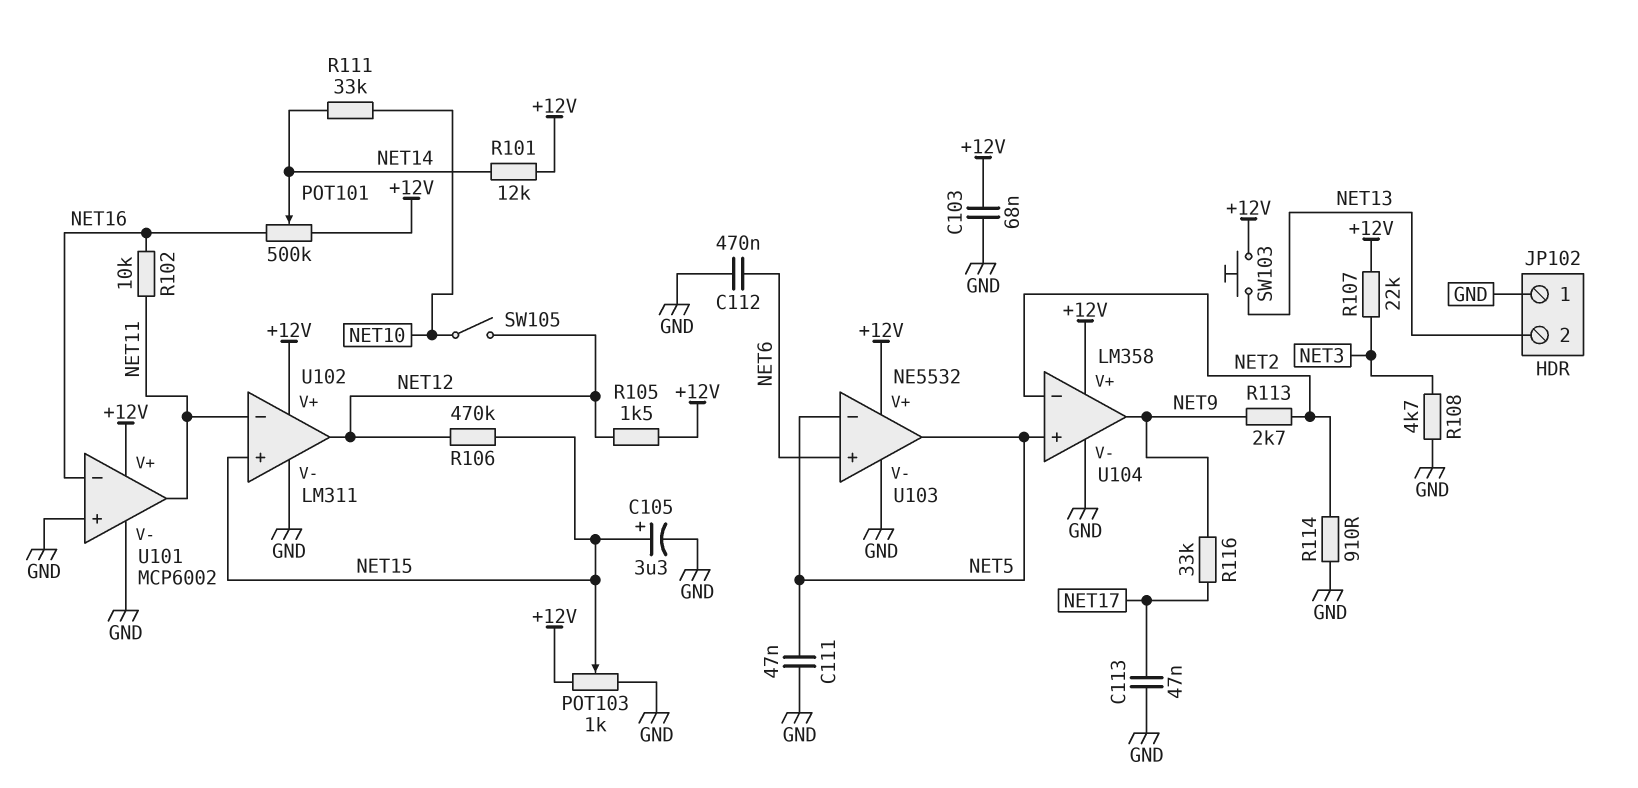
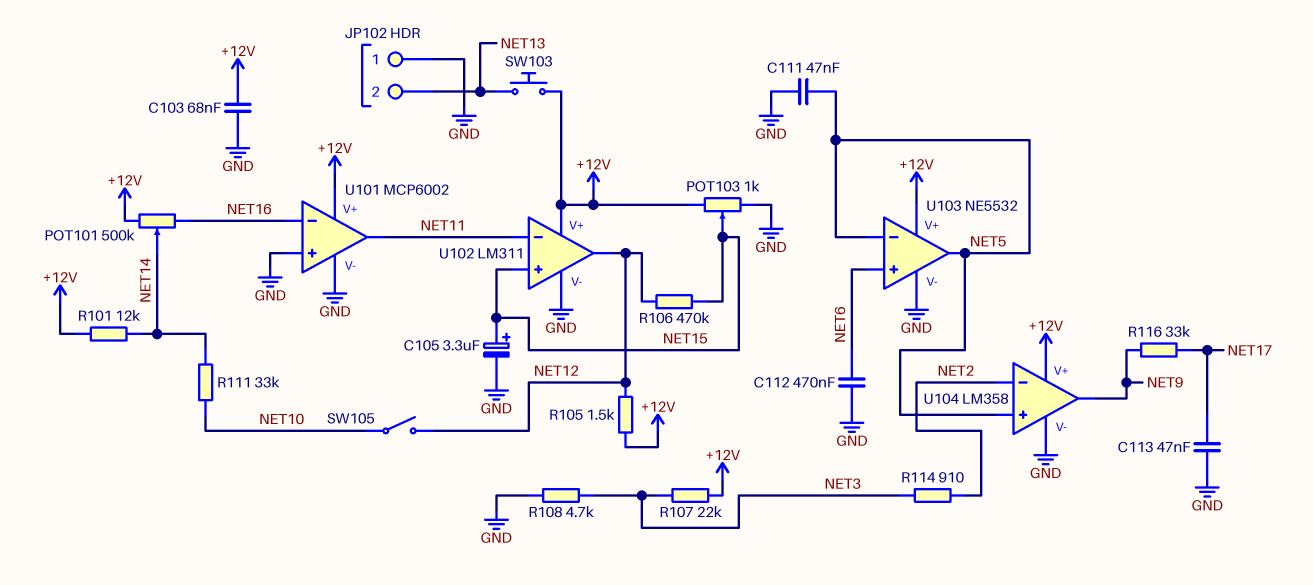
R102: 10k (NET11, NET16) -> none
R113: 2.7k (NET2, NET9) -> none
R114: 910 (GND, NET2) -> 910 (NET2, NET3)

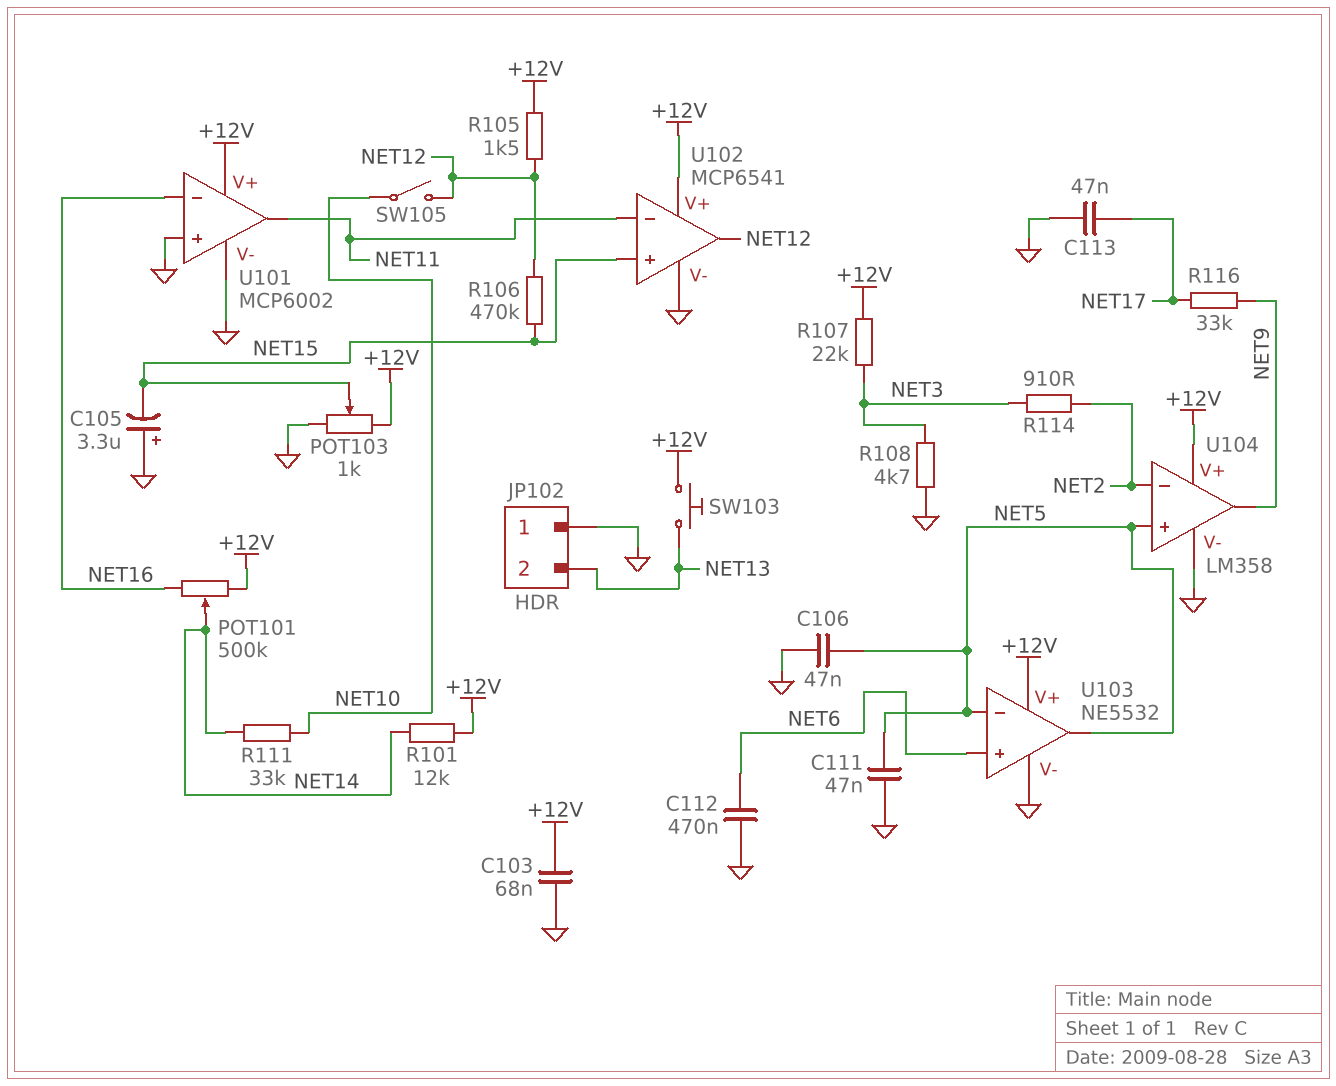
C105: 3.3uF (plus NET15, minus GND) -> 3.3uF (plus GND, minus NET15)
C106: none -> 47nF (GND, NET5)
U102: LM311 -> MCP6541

-=-=-

» TASK TO CARRY OUT: Working through the records above, copy each line in which "none" is found.

» REPLY:
R102: 10k (NET11, NET16) -> none
R113: 2.7k (NET2, NET9) -> none
C106: none -> 47nF (GND, NET5)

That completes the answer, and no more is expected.